Write out each record exactly as it stands. No pictures belong in the copy.
───── Supplied material
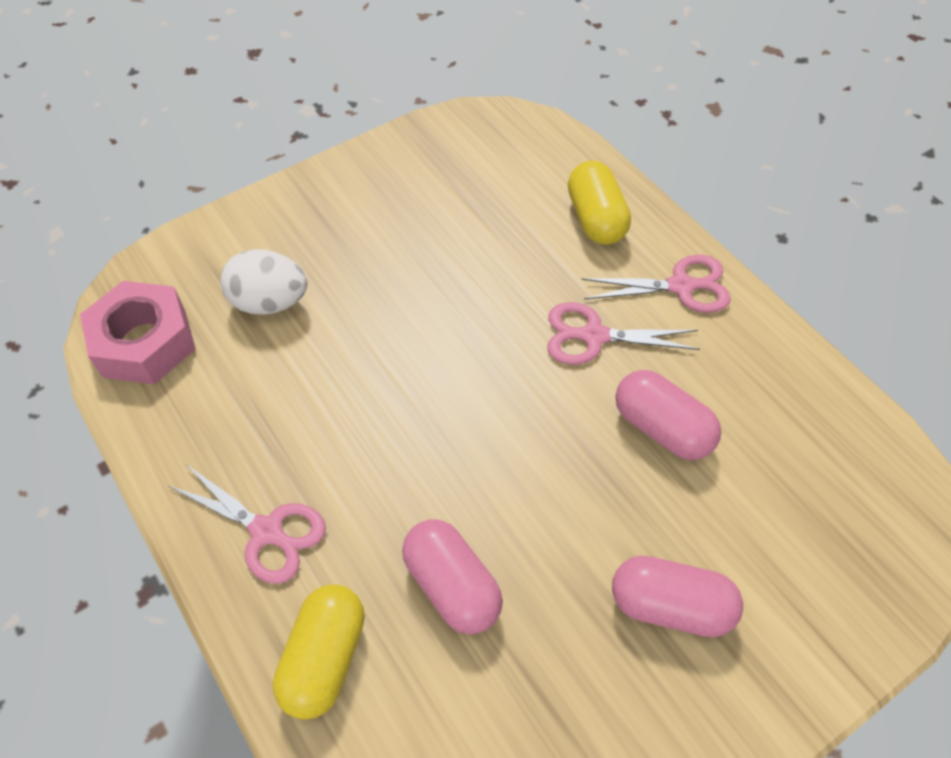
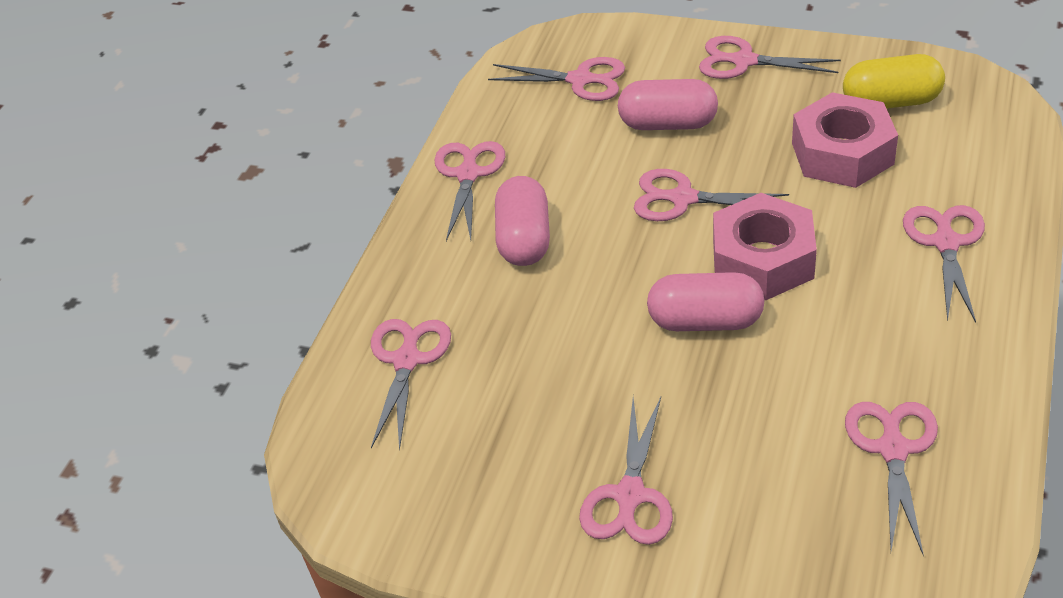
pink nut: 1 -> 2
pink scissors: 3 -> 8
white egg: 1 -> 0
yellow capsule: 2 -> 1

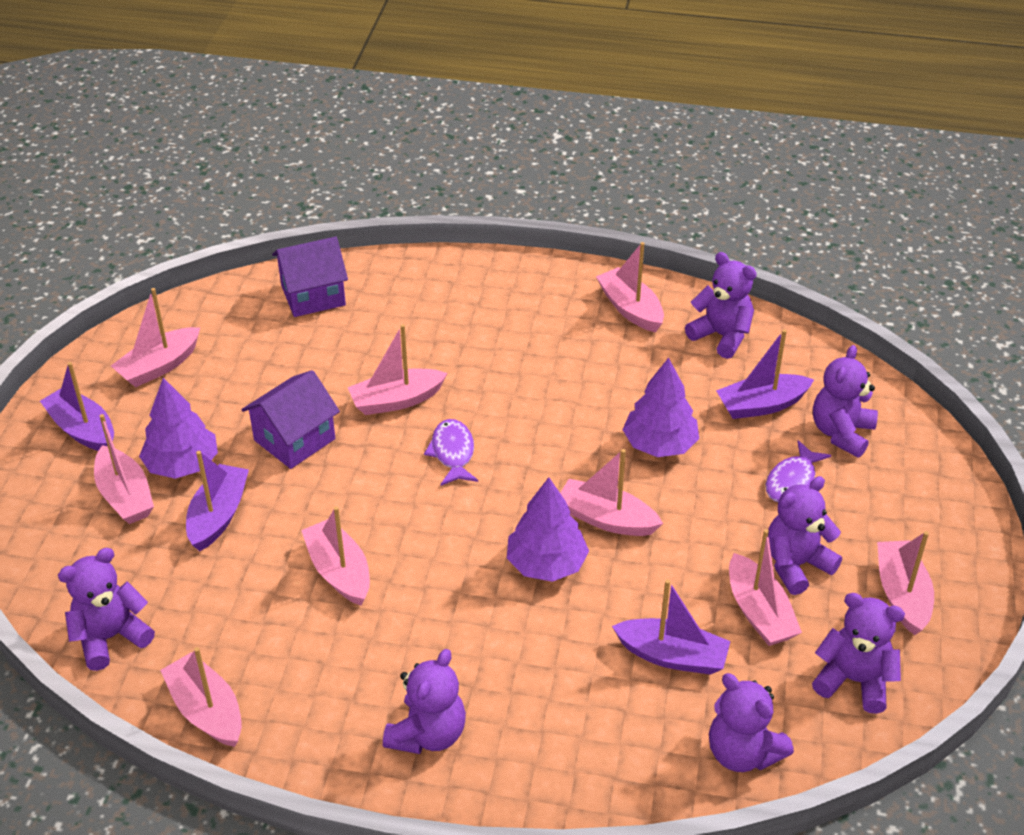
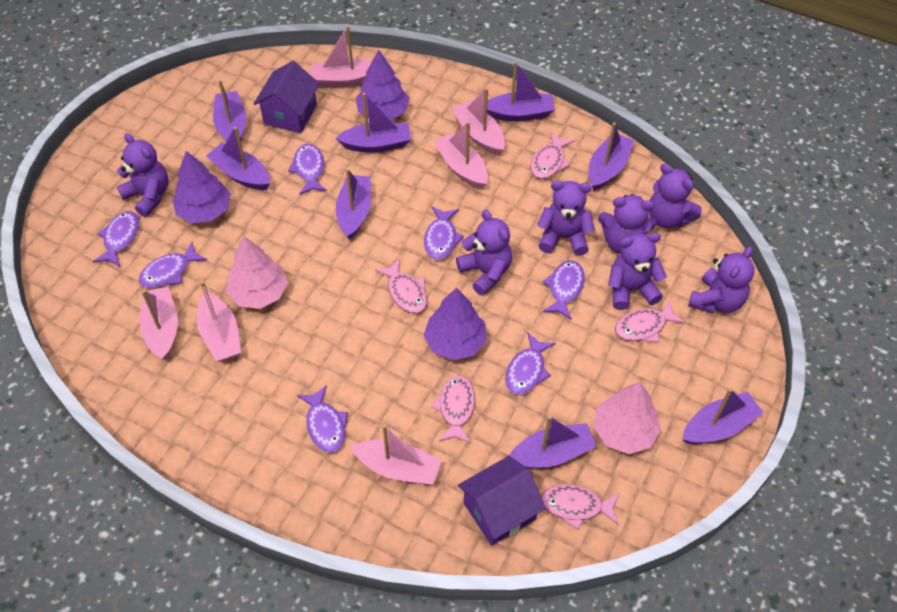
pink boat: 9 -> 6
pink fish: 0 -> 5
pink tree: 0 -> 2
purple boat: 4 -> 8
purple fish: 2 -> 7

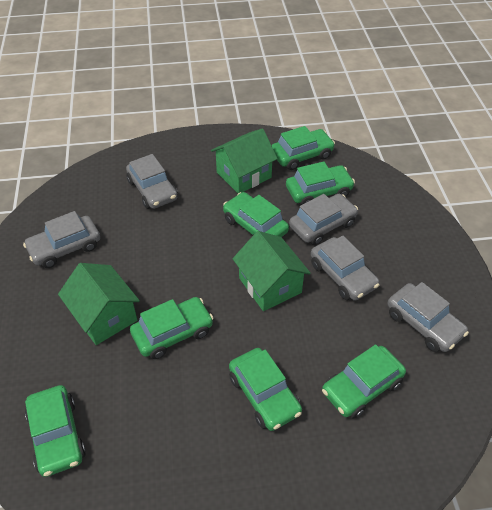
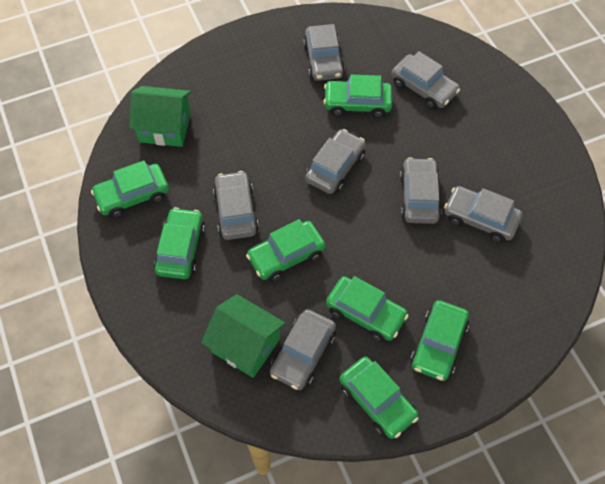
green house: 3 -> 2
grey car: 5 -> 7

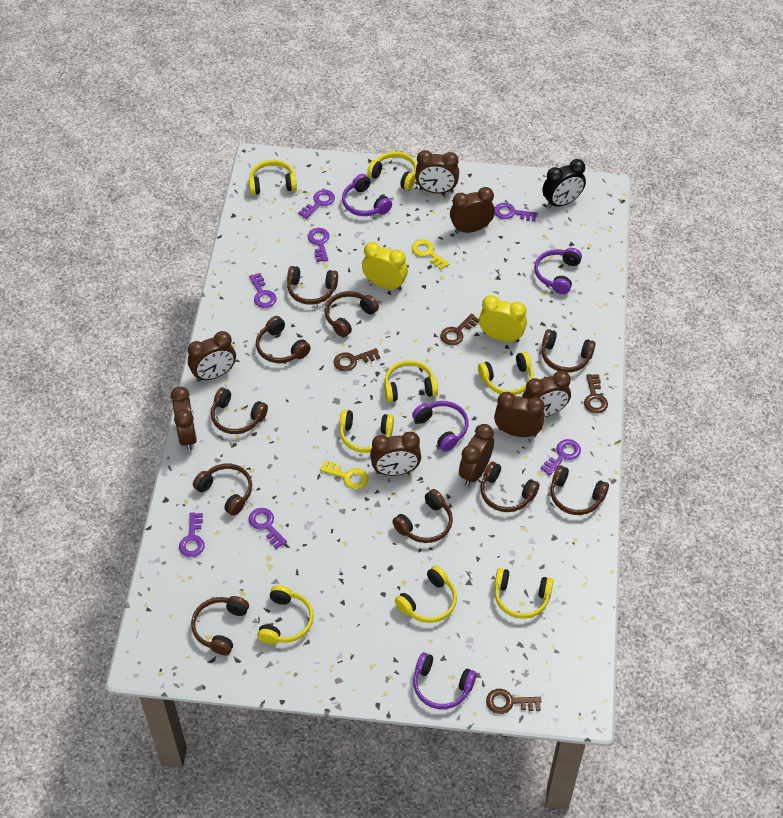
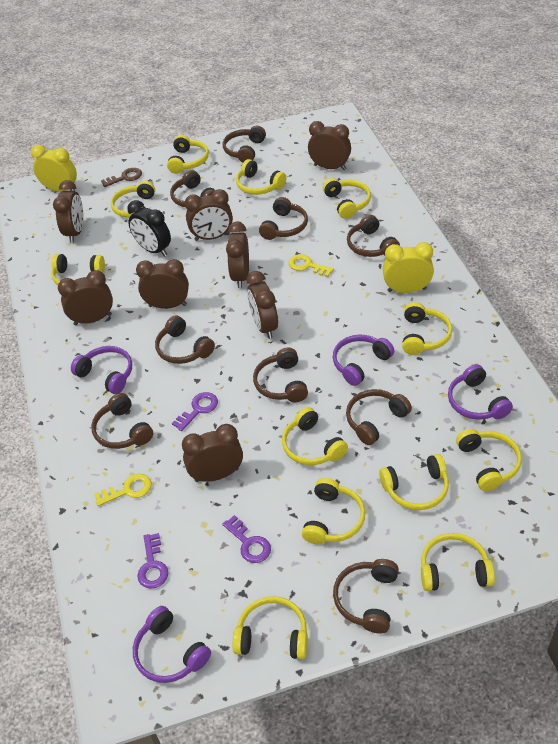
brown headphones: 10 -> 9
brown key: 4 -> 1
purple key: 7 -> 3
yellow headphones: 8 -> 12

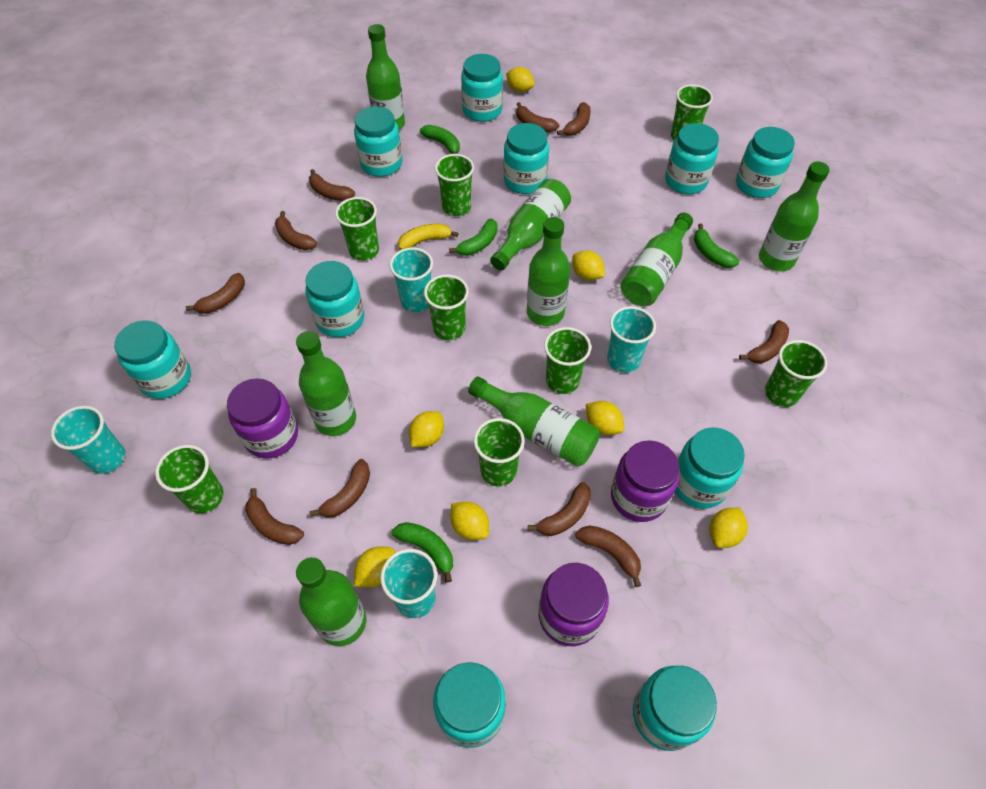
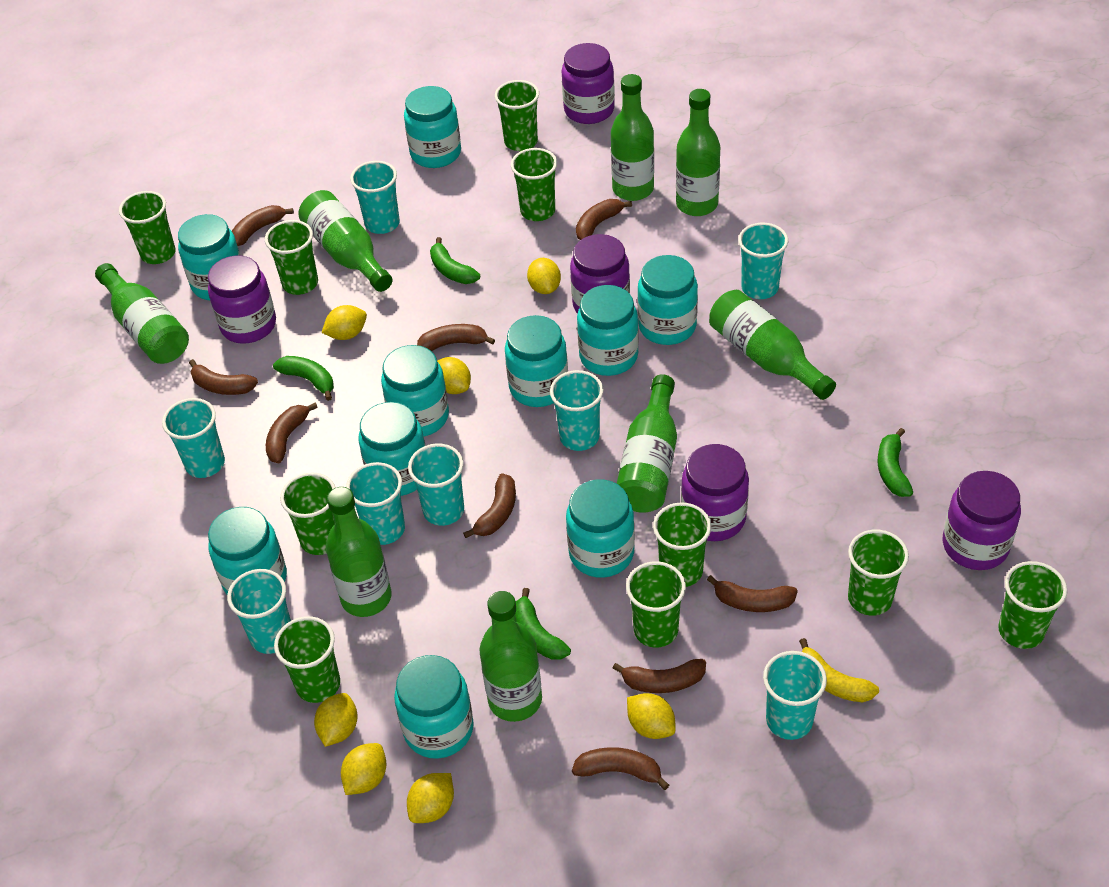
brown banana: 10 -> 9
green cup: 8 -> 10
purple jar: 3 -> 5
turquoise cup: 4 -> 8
──────────
▸ **Answer space**:
pink nut: 1 -> 2
pink scissors: 3 -> 8
white egg: 1 -> 0
yellow capsule: 2 -> 1

pink boat: 9 -> 6
pink fish: 0 -> 5
pink tree: 0 -> 2
purple boat: 4 -> 8
purple fish: 2 -> 7

green house: 3 -> 2
grey car: 5 -> 7

brown headphones: 10 -> 9
brown key: 4 -> 1
purple key: 7 -> 3
yellow headphones: 8 -> 12

brown banana: 10 -> 9
green cup: 8 -> 10
purple jar: 3 -> 5
turquoise cup: 4 -> 8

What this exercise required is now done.